## REQUIRED ACTION
From the records below, please return each line that holds the word "none".

____ DATA SHOWN

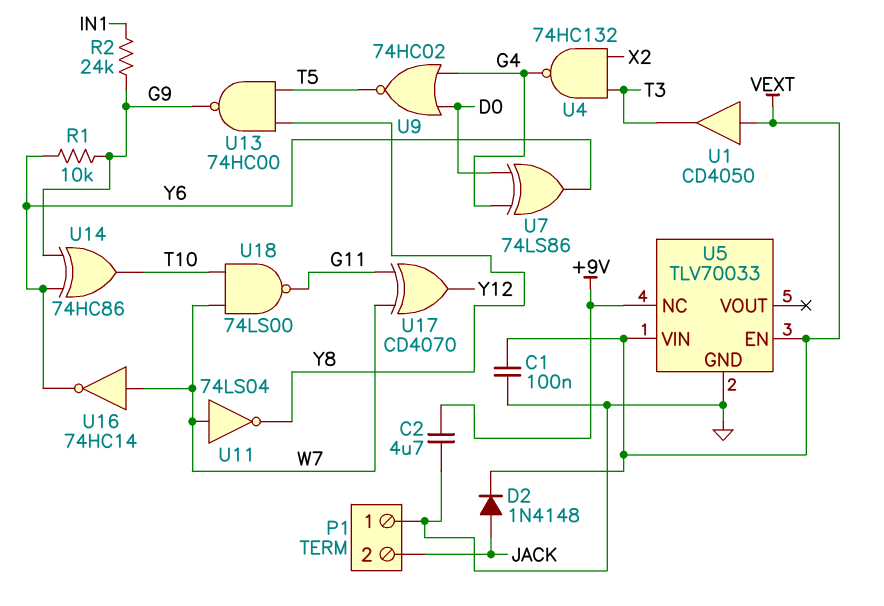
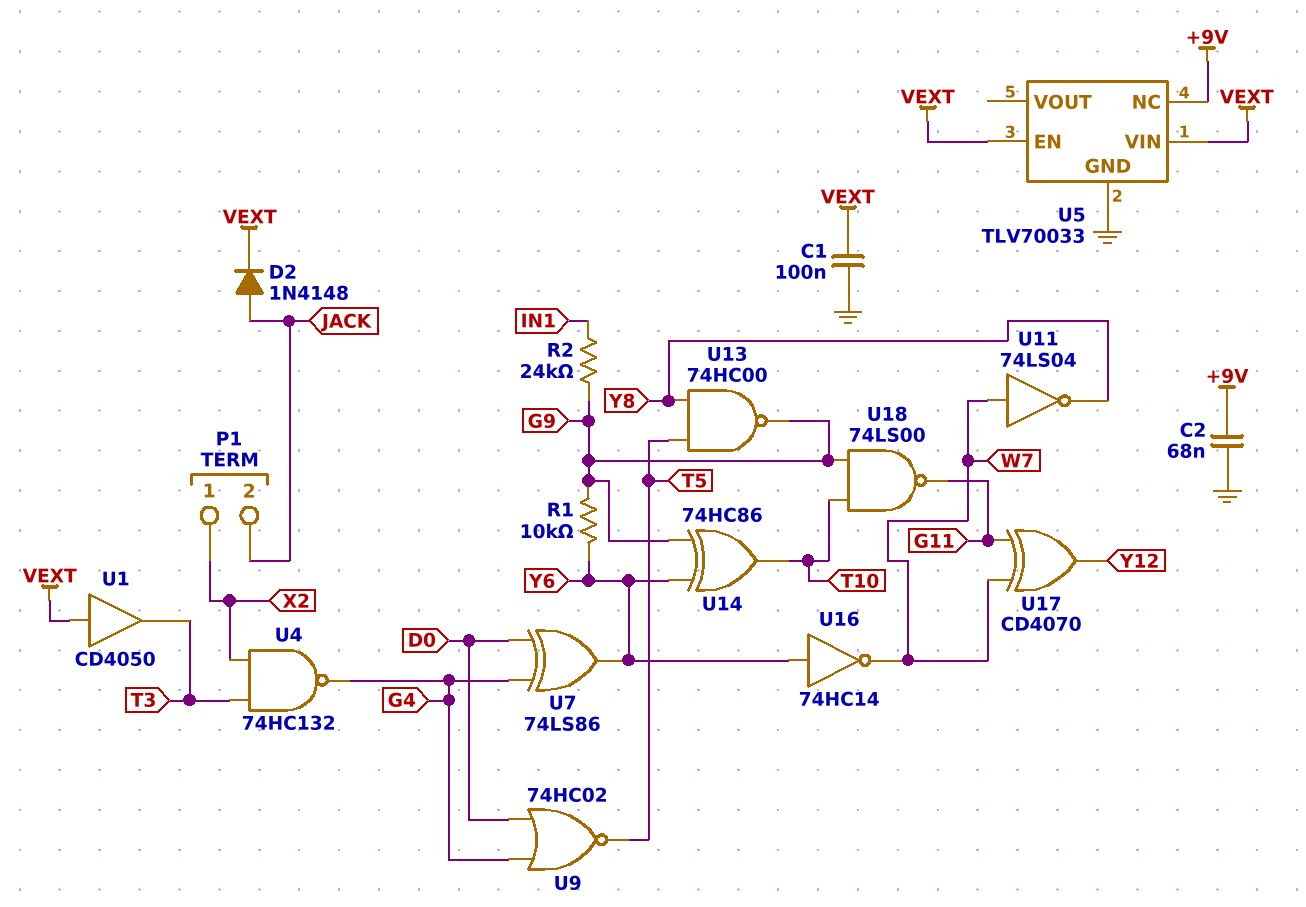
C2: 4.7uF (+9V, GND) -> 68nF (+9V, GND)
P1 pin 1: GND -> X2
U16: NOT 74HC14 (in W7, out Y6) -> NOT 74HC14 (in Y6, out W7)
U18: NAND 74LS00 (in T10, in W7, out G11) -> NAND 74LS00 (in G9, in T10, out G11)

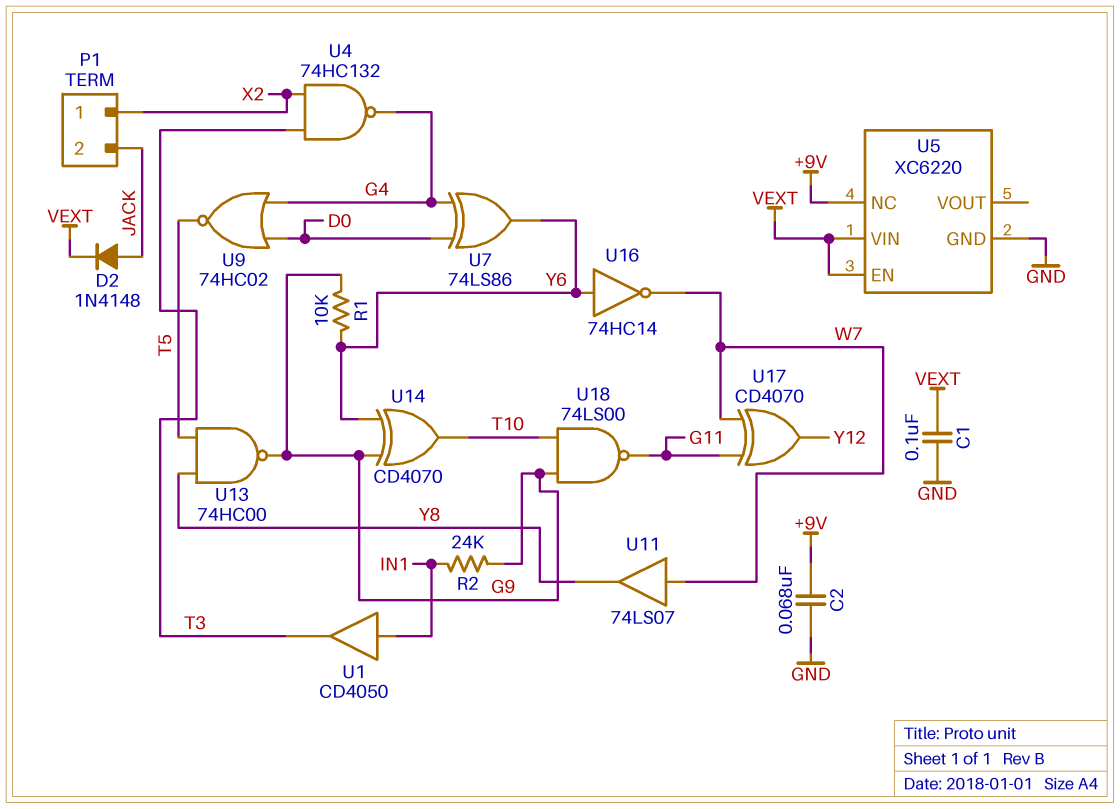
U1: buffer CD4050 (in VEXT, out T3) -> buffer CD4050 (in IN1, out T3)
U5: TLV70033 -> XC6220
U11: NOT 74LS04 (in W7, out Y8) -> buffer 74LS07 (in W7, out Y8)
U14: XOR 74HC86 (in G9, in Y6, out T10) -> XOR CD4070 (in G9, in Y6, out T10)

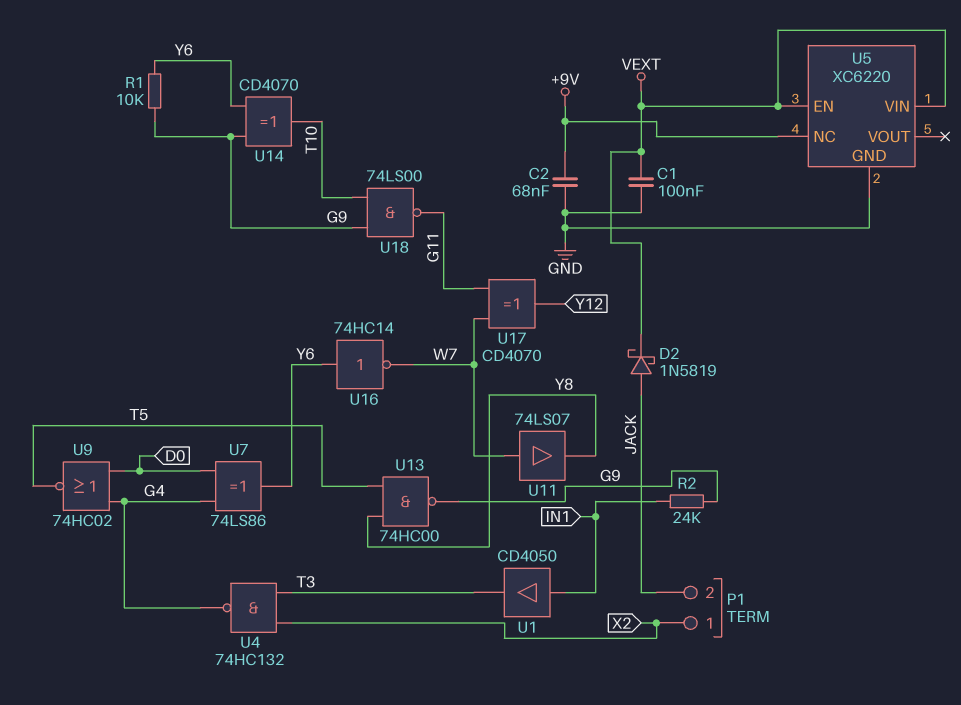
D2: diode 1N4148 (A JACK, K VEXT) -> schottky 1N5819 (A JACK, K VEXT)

________
____ DATA SHOWN

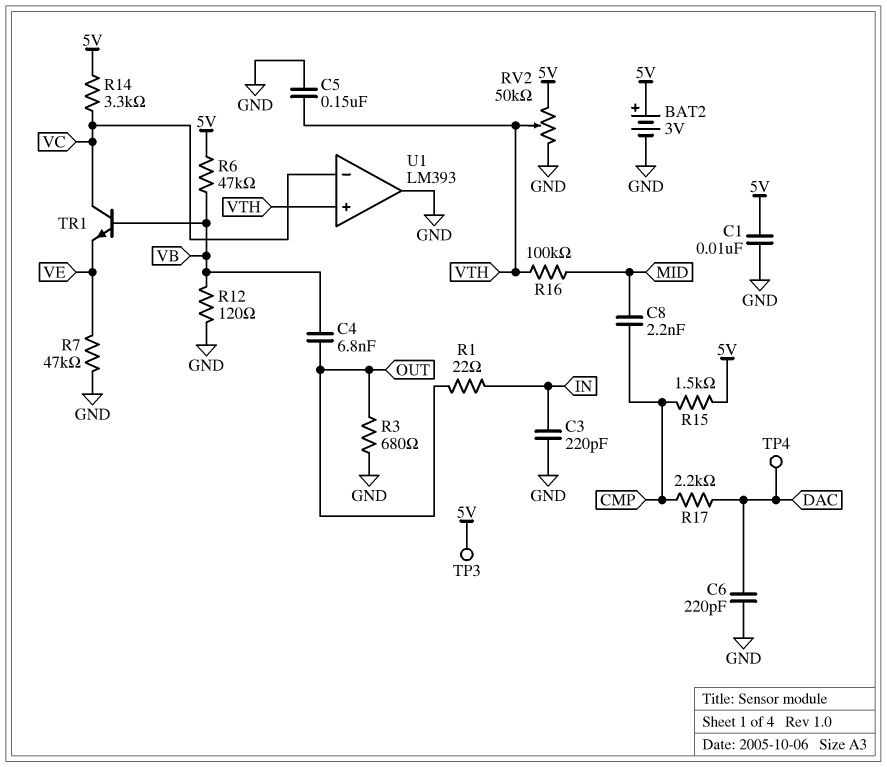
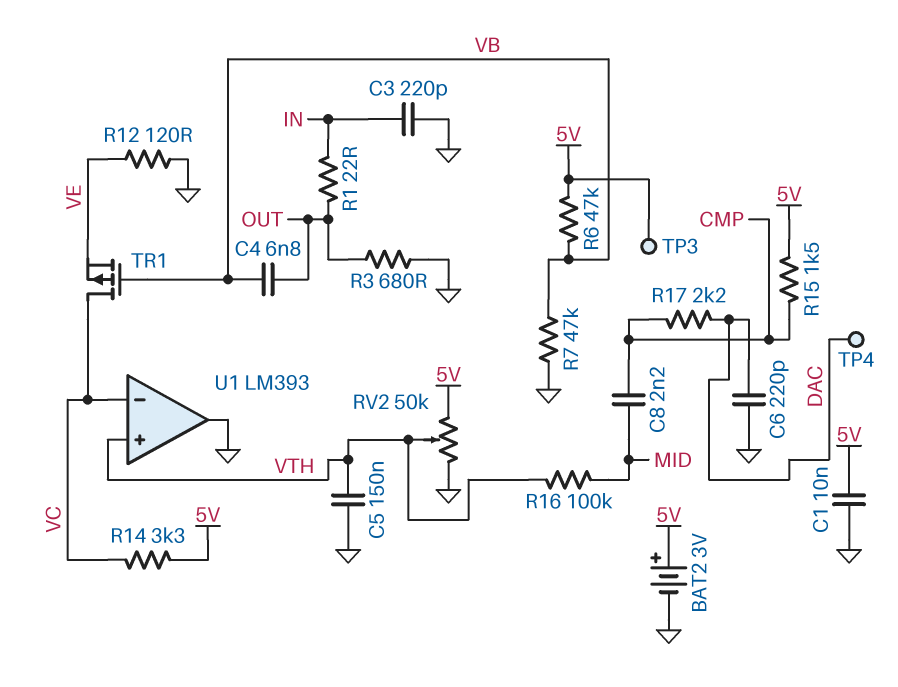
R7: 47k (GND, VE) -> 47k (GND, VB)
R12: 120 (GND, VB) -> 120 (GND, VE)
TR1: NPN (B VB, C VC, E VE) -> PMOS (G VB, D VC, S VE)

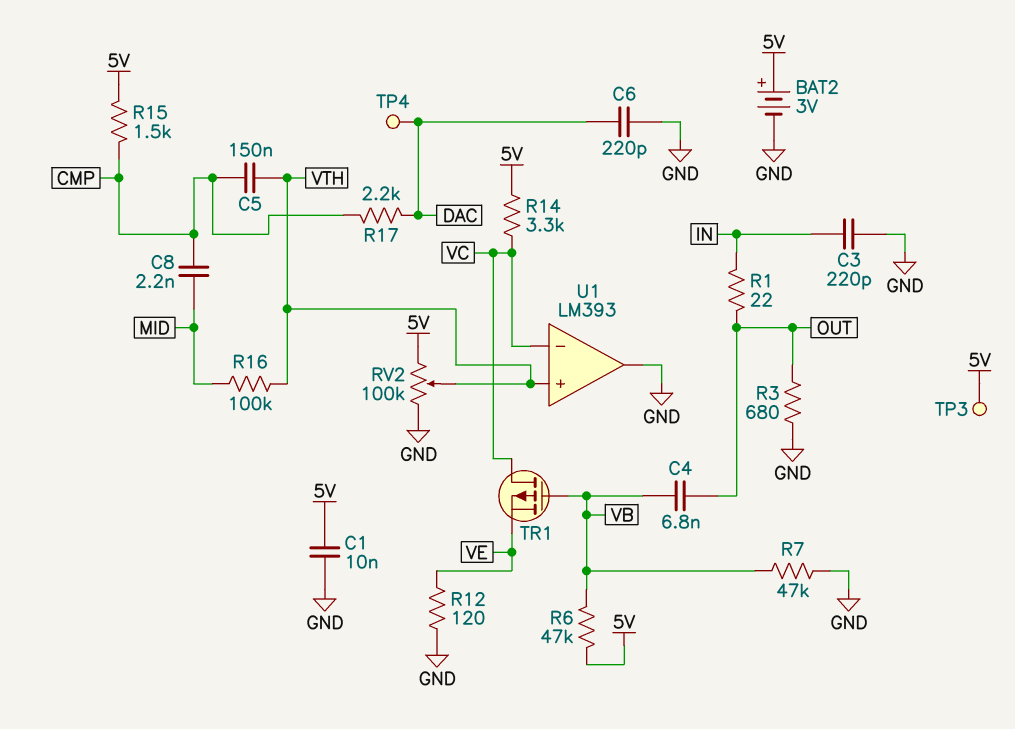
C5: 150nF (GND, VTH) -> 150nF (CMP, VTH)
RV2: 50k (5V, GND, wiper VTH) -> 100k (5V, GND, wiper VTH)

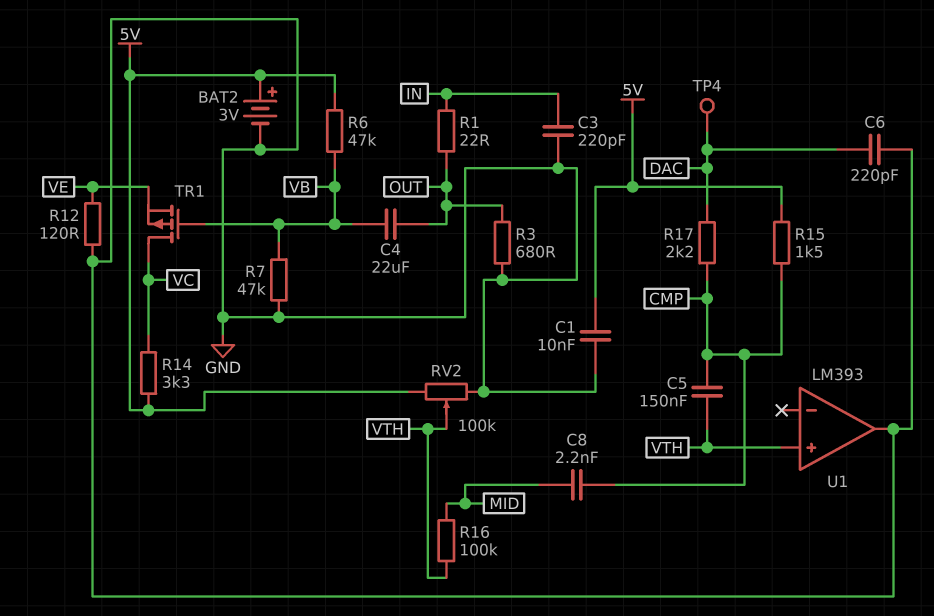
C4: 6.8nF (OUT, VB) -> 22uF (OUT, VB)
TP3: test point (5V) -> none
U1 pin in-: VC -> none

________

## SOLUTION BELOW
TP3: test point (5V) -> none
U1 pin in-: VC -> none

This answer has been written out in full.